_Task directions_: An exact copy of all the entries is needed, with no images in it.
* * *
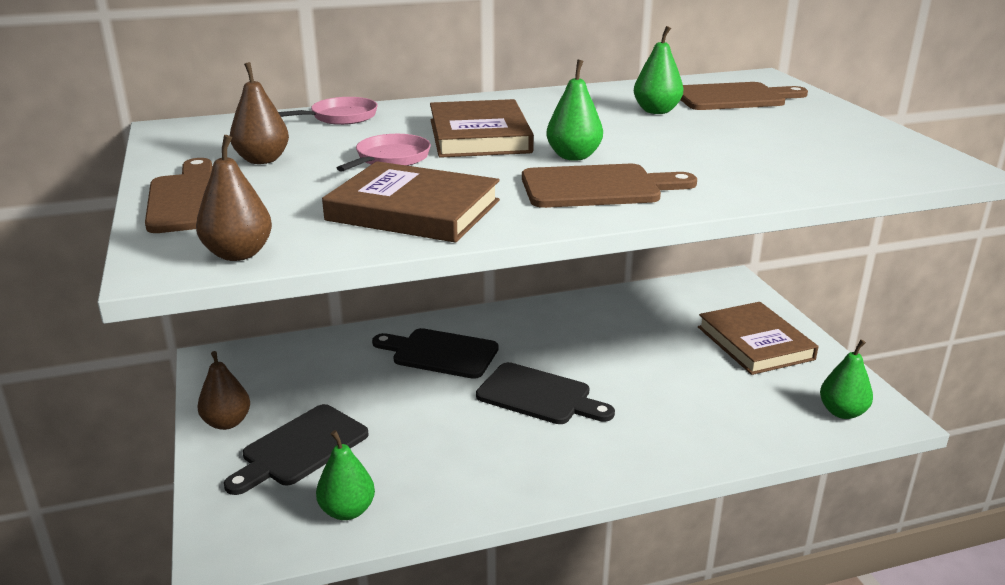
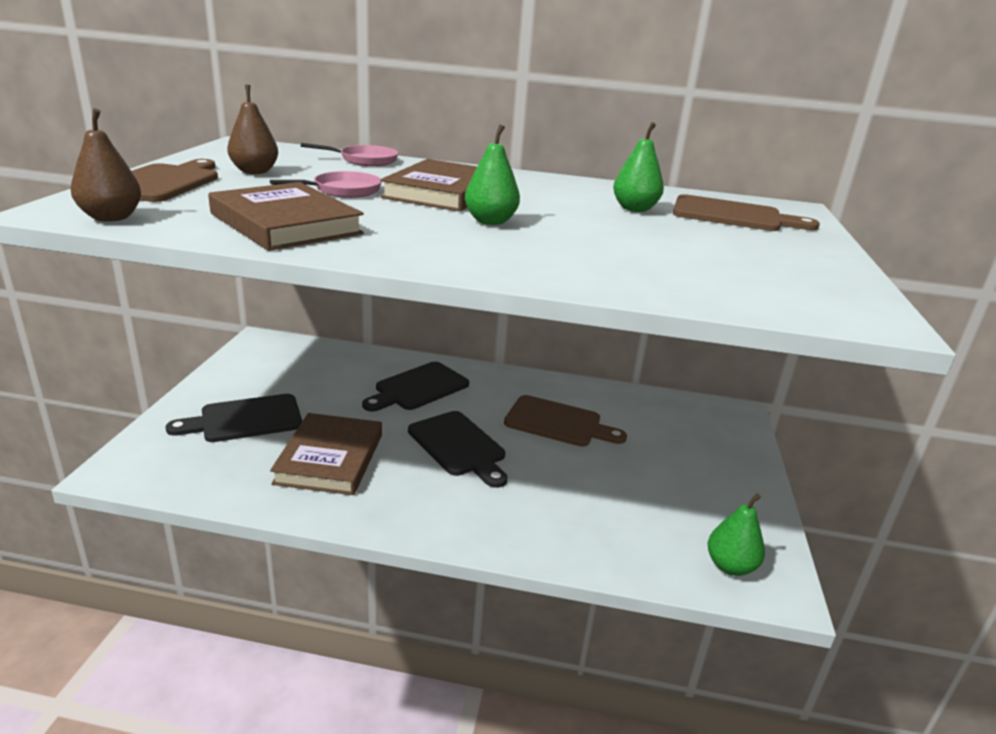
camera: 25 degrees right, 0 degrees up
(227, 422) = (220, 384): brown pear -> none
(347, 511) = (224, 475): green pear -> none
(440, 353) = (418, 388): black cutting board -> black cutting board turned 90 degrees counterclockwise
(598, 187) = (464, 246): brown cutting board -> brown cutting board (558, 423)
(755, 343) = (703, 472): brown book -> brown book (330, 458)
* * *
_Written answer_:
camera: 25 degrees right, 0 degrees up
(227, 422) = (220, 384): brown pear -> none
(347, 511) = (224, 475): green pear -> none
(440, 353) = (418, 388): black cutting board -> black cutting board turned 90 degrees counterclockwise
(598, 187) = (464, 246): brown cutting board -> brown cutting board (558, 423)
(755, 343) = (703, 472): brown book -> brown book (330, 458)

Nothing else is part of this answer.